• The exercise
Find each line in the listing below that contains the string "place", matching case, and copy every such line.

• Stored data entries
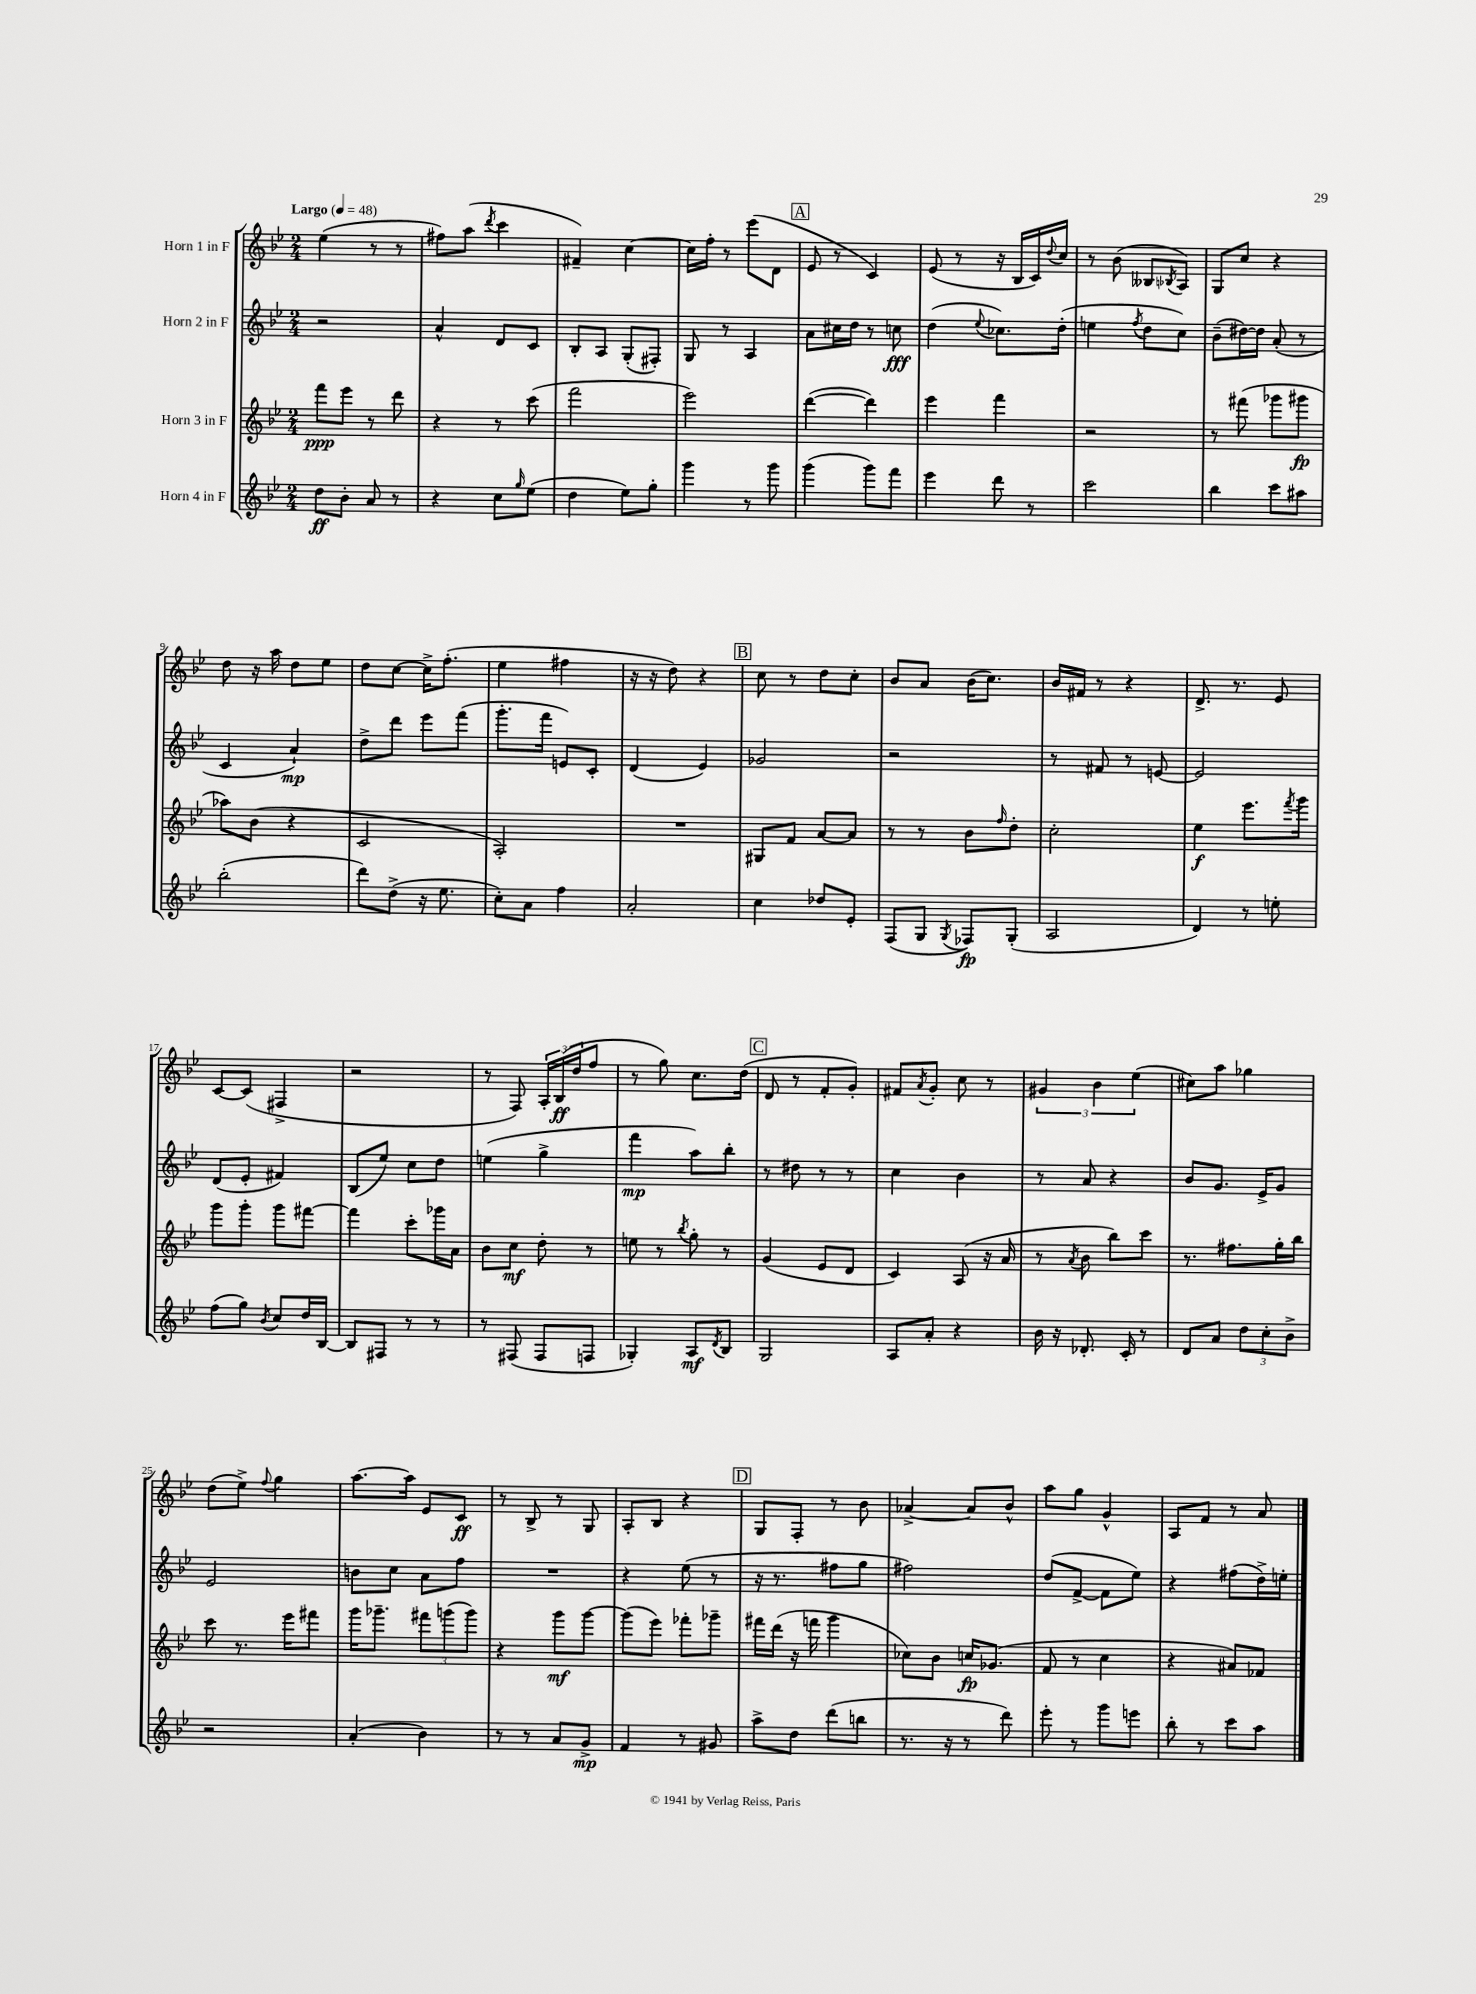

**kern	**dynam	**kern	**dynam	**kern	**dynam	**kern	**dynam
*part4	*part4	*part3	*part3	*part2	*part2	*part1	*part1
*staff4	*staff4	*staff3	*staff3	*staff2	*staff2	*staff1	*staff1
*I"Horn 4 in F	*	*I"Horn 3 in F	*	*I"Horn 2 in F	*	*I"Horn 1 in F	*
*clefG2	*	*clefG2	*	*clefG2	*	*clefG2	*
*k[b-e-]	*	*k[b-e-]	*	*k[b-e-]	*	*k[b-e-]	*
*M2/4	*	*M2/4	*	*M2/4	*	*M2/4	*
*MM48	*	*MM48	*	*MM48	*	*MM48	*
=1	=1	=1	=1	=1	=1	=1	=1
!	!	!	!	!	!	!LO:TX:a:B:t=Largo	!
8dd\L	ff	8fff\L	ppp	2r	.	(4ee-\	.
8b-'\J	.	8eee-\J	.	.	.	.	.
8a/	.	8r	.	.	.	8r	.
8r	.	8ddd\	.	.	.	8r	.
=2	=2	=2	=2	=2	=2	=2	=2
4r	.	4r	.	4a^^/	.	8ff#X\L)	.
.	.	.	.	.	.	(8aa\J	.
.	.	.	.	.	.	8qddd/	.
8cc\L	.	8r	.	8d/L	.	4ccc\	.
16qqgg/	.	.	.	.	.	.	.
(8ee-\J	.	(8ccc\	.	8c/J	.	.	.
=3	=3	=3	=3	=3	=3	=3	=3
4dd\	.	2fff\	.	8B-'/L	.	4f#X~/)	.
.	.	.	.	8A/J	.	.	.
8ee-\L)	.	.	.	(8G'/L	.	[4cc\	.
8gg'\J	.	.	.	8F#X'/J)	.	.	.
=4	=4	=4	=4	=4	=4	=4	=4
4ggg\	.	2eee-\)	.	8G/	.	16cc\LL]	.
.	.	.	.	.	.	16ff'\JJ	.
.	.	.	.	8r	.	8r	.
8r	.	.	.	4A/	.	(8eee-\L	.
8ggg\	.	.	.	.	.	8d\J	.
!!LO:REH:place=s1:t=A
=5	=5	=5	=5	=5	=5	=5	=5
(4ggg\	.	([4ddd\	.	8a\L	.	8e-/	.
.	.	.	.	16cc#X\L	.	8r	.
.	.	.	.	16dd\JJ	.	.	.
8ggg\L)	.	4ddd\])	.	8r	.	4c/)	.
8fff\J	.	.	.	8ccn\	fff	.	.
=6	=6	=6	=6	=6	=6	=6	=6
4eee-\	.	4eee-\	.	(4dd\	.	(8e-/	.
.	.	.	.	.	.	8r	.
.	.	.	.	8qqee-/	.	.	.
8ddd\	.	4fff\	.	8.cc-X\L)	.	16r	.
.	.	.	.	.	.	16B-/LL	.
8r	.	.	.	.	.	16c/)	.
.	.	.	.	.	.	8qqdd/	.
.	.	.	.	(16dd'\Jk	.	16cc/JJ	.
=7	=7	=7	=7	=7	=7	=7	=7
2ccc\	.	2r	.	4een\	.	8r	.
.	.	.	.	.	.	(8b-\	.
.	.	.	.	8qff/	.	.	.
.	.	.	.	8dd\L	.	8B--X/L	.
.	.	.	.	.	.	8qB-X/	.
.	.	.	.	8cc\J)	.	8A/J)	.
=8	=8	=8	=8	=8	=8	=8	=8
4bb-\	.	8r	.	(8b-~\L	.	8G/L	.
.	.	(8fff#X\	.	[16dd#X\L)	.	8cc/J	.
.	.	.	.	16dd#\JJ]	.	.	.
8ccc\L	.	8ggg-X\L	.	(8a'/	.	4r	.
8aa#X\J	.	8ggg#X\J	fp	8r	.	.	.
!!LO:LB:g=z
=9	=9	=9	=9	=9	=9	=9	=9
(2bb-'\	.	8aa-X\L)	.	4c/	.	8dd\	.
.	.	(8b-\J	.	.	.	16r	.
.	.	.	.	.	.	16aa\	.
.	.	4r	.	4a`/)	mp	8dd\L	.
.	.	.	.	.	.	8ee-\J	.
=10	=10	=10	=10	=10	=10	=10	=10
8ddd\L)	.	2c/	.	8dd^\L	.	8dd\L	.
(8dd^\J	.	.	.	8ddd\J	.	[8cc\J	.
16r	.	.	.	8eee-\L	.	16cc^\KL]	.
8.ee-\	.	.	.	.	.	(8.ff'\J	.
.	.	.	.	(8fff\J	.	.	.
=11	=11	=11	=11	=11	=11	=11	=11
8cc'\L)	.	2A'/)	.	8.ggg'\L	.	4ee-\	.
8a\J	.	.	.	.	.	.	.
.	.	.	.	16fff\Jk	.	.	.
4ff\	.	.	.	8en/L)	.	4ff#X\	.
.	.	.	.	8c'/J	.	.	.
=12	=12	=12	=12	=12	=12	=12	=12
2a'/	.	2r	.	(4d/	.	16r	.
.	.	.	.	.	.	16r	.
.	.	.	.	.	.	8dd\)	.
.	.	.	.	4e-/)	.	4r	.
!!LO:REH:place=s1:t=B
=13	=13	=13	=13	=13	=13	=13	=13
4cc\	.	8G#X/L	.	2g-X/	.	8cc\	.
.	.	8f/J	.	.	.	8r	.
8dd-X/L	.	[8a/L	.	.	.	8dd\L	.
8e-'/J	.	8a/J]	.	.	.	8cc'\J	.
=14	=14	=14	=14	=14	=14	=14	=14
(8F/L	.	8r	.	2r	.	8b-/L	.
8G/J	.	8r	.	.	.	8a/J	.
8qG/	.	.	.	.	.	.	.
8F-X/L)	fp	8b-\L	.	.	.	(16b-\KL	.
.	.	.	.	.	.	8.cc\J)	.
.	.	16qqff/	.	.	.	.	.
(8G'/J	.	8dd'\J	.	.	.	.	.
=15	=15	=15	=15	=15	=15	=15	=15
2A/	.	2cc'\	.	8r	.	16b-/LL	.
.	.	.	.	.	.	16f#X/JJ	.
.	.	.	.	8f#X/	.	8r	.
.	.	.	.	8r	.	4r	.
.	.	.	.	[8en/	.	.	.
=16	=16	=16	=16	=16	=16	=16	=16
4d/)	.	4ee-\	f	2e/]	.	8.d^/	.
.	.	.	.	.	.	8.r	.
8r	.	8.eee-\L	.	.	.	.	.
8een'\	.	.	.	.	.	8e-/	.
.	.	8qfff/	.	.	.	.	.
.	.	16ggg\Jk	.	.	.	.	.
!!LO:LB:g=z
=17	=17	=17	=17	=17	=17	=17	=17
(8ff\L	.	8ggg\L	.	(8d/L	.	[8c/L	.
8gg\J)	.	8ggg'\J	.	8e-'/J	.	(8c/J]	.
8qb-/	.	.	.	.	.	.	.
8cc/L	.	8ggg\L	.	4f#X/)	.	4F#X^/	.
16dd/L	.	[8fff#X\J	.	.	.	.	.
[16B-/JJ	.	.	.	.	.	.	.
=18	=18	=18	=18	=18	=18	=18	=18
8B-/L]	.	4fff#\]	.	(8B-/L	.	2r	.
8F#X/J	.	.	.	8ee-/J)	.	.	.
8r	.	8ccc'\L	.	8cc\L	.	.	.
8r	.	16ggg-X\L	.	8dd\J	.	.	.
.	.	16a\JJ	.	.	.	.	.
=19	=19	=19	=19	=19	=19	=19	=19
8r	.	8b-\L	.	(4een\	.	8r	.
(8F#X/	.	8cc\J	mf	.	.	8F/)	.
8F#/L	.	8dd'\	.	4gg^\	.	24A'/LL	.
.	.	.	.	.	.	(24B-/	ff
.	.	.	.	.	.	24dd/J	.
8Fn/J	.	8r	.	.	.	8ff/J	.
=20	=20	=20	=20	=20	=20	=20	=20
4G-X'/)	.	8een\	.	4fff\	mp	8r	.
.	.	8r	.	.	.	8gg\)	.
.	.	8qbb-/	.	.	.	.	.
8A/L	mf	8gg'\	.	8aa\L)	.	8.cc\L	.
8qd/	.	.	.	.	.	.	.
8B-/J	.	8r	.	8bb-'\J	.	.	.
.	.	.	.	.	.	(16dd\Jk	.
!!LO:REH:place=s1:t=C
=21	=21	=21	=21	=21	=21	=21	=21
2G/	.	(4g/	.	8r	.	8d/	.
.	.	.	.	8dd#X\	.	8r	.
.	.	8e-/L	.	8r	.	8f'/L	.
.	.	8d/J	.	8r	.	8g'/J)	.
=22	=22	=22	=22	=22	=22	=22	=22
8A/L	.	4c/)	.	4cc\	.	8f#X/L	.
.	.	.	.	.	.	8qa/	.
8a'/J	.	.	.	.	.	8g'/J	.
4r	.	(8A/	.	4b-\	.	8cc\	.
.	.	16r	.	.	.	8r	.
.	.	16a/	.	.	.	.	.
=23	=23	=23	=23	=23	=23	=23	=23
16b-\	.	8r	.	8r	.	6g#X/	.
16r	.	.	.	.	.	.	.
.	.	8qa/	.	.	.	.	.
8.d-X'/	.	8b-\	.	8a/	.	.	.
.	.	.	.	.	.	6b-\	.
.	.	8bb-\L)	.	4r	.	.	.
16c'/	.	.	.	.	.	.	.
.	.	.	.	.	.	(6ee-\	.
8r	.	8ccc\J	.	.	.	.	.
=24	=24	=24	=24	=24	=24	=24	=24
8d/L	.	8.r	.	8b-/L	.	8cc#X\L)	.
8a/J	.	.	.	8.g/J	.	8aa\J	.
.	.	8.ff#X\L	.	.	.	.	.
12dd\L	.	.	.	.	.	4gg-X\	.
.	.	.	.	16e-^/KL	.	.	.
12cc'\	.	.	.	.	.	.	.
.	.	16gg'\L	.	8g/J	.	.	.
12b-^\J	.	.	.	.	.	.	.
.	.	16bb-\JJ	.	.	.	.	.
!!LO:LB:g=z
=25	=25	=25	=25	=25	=25	=25	=25
2r	.	8ccc\	.	2e-/	.	(8dd\L	.
.	.	8.r	.	.	.	8ee-^\J)	.
.	.	.	.	.	.	8qqff/	.
.	.	.	.	.	.	4gg\	.
.	.	16eee-\KL	.	.	.	.	.
.	.	8fff#X\J	.	.	.	.	.
=26	=26	=26	=26	=26	=26	=26	=26
(4a'/	.	16ggg\KL	.	8bn\L	.	[8.aa\L	.
.	.	8.ggg-X~\J	.	.	.	.	.
.	.	.	.	8cc\J	.	.	.
.	.	.	.	.	.	16aa\Jk]	.
4b-\)	.	12fff#X\L	.	8a\L	.	8e-/L	.
.	.	(12gggn\	.	.	.	.	.
.	.	.	.	8ff\J	.	8c/J	ff
.	.	12ggg\J)	.	.	.	.	.
=27	=27	=27	=27	=27	=27	=27	=27
8r	.	4r	.	2r	.	8r	.
8r	.	.	.	.	.	8B-^/	.
8a/L	.	8ggg\L	mf	.	.	8r	.
8g^/J	mp	[8ggg\J	.	.	.	8G/	.
=28	=28	=28	=28	=28	=28	=28	=28
4f/	.	(8ggg\L]	.	4r	.	8A'/L	.
.	.	8eee-\J)	.	.	.	8B-/J	.
8r	.	8fff-X'\L	.	(8ee-\	.	4r	.
8g#X/	.	8ggg-X~\J	.	8r	.	.	.
!!LO:REH:place=s1:t=D
=29	=29	=29	=29	=29	=29	=29	=29
8aa^\L	.	16fff#X\LL	.	16r	.	8G/L	.
.	.	(16ddd\JJ	.	8.r	.	.	.
8dd\J	.	16r	.	.	.	8F'/J	.
.	.	16fffn\	.	.	.	.	.
(8ddd\L	.	4ggg\	.	8ff#X\L	.	8r	.
8bbn\J	.	.	.	8gg\J	.	8b-\	.
=30	=30	=30	=30	=30	=30	=30	=30
8.r	.	8cc-X\L)	.	2ff#X\)	.	[4a-X^/	.
.	.	8b-\J	.	.	.	.	.
16r	.	.	.	.	.	.	.
8r	.	16ccn/KL	fp	.	.	8a-/L]	.
.	.	(8.g-X/J	.	.	.	.	.
8ddd\)	.	.	.	.	.	8b-^^/J	.
=31	=31	=31	=31	=31	=31	=31	=31
8eee-'\	.	8f/	.	(8dd/L	.	8aa\L	.
8r	.	8r	.	[8f^/J	.	8gg\J	.
8ggg\L	.	4cc\	.	8f\L]	.	4g^^/	.
8eeen\J	.	.	.	8ee-\J)	.	.	.
=32	=32	=32	=32	=32	=32	=32	=32
8bb-'\	.	4r	.	4r	.	8A/L	.
8r	.	.	.	.	.	8f/J	.
8ccc\L	.	8a#X/L)	.	(8ff#X\L	.	8r	.
8aa\J	.	8f-X/J	.	16dd^\L)	.	8a/	.
.	.	.	.	16een'\JJ	.	.	.
==	==	==	==	==	==	==	==
*-	*-	*-	*-	*-	*-	*-	*-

• Solution
!!LO:REH:place=s1:t=A
!!LO:REH:place=s1:t=B
!!LO:REH:place=s1:t=C
!!LO:REH:place=s1:t=D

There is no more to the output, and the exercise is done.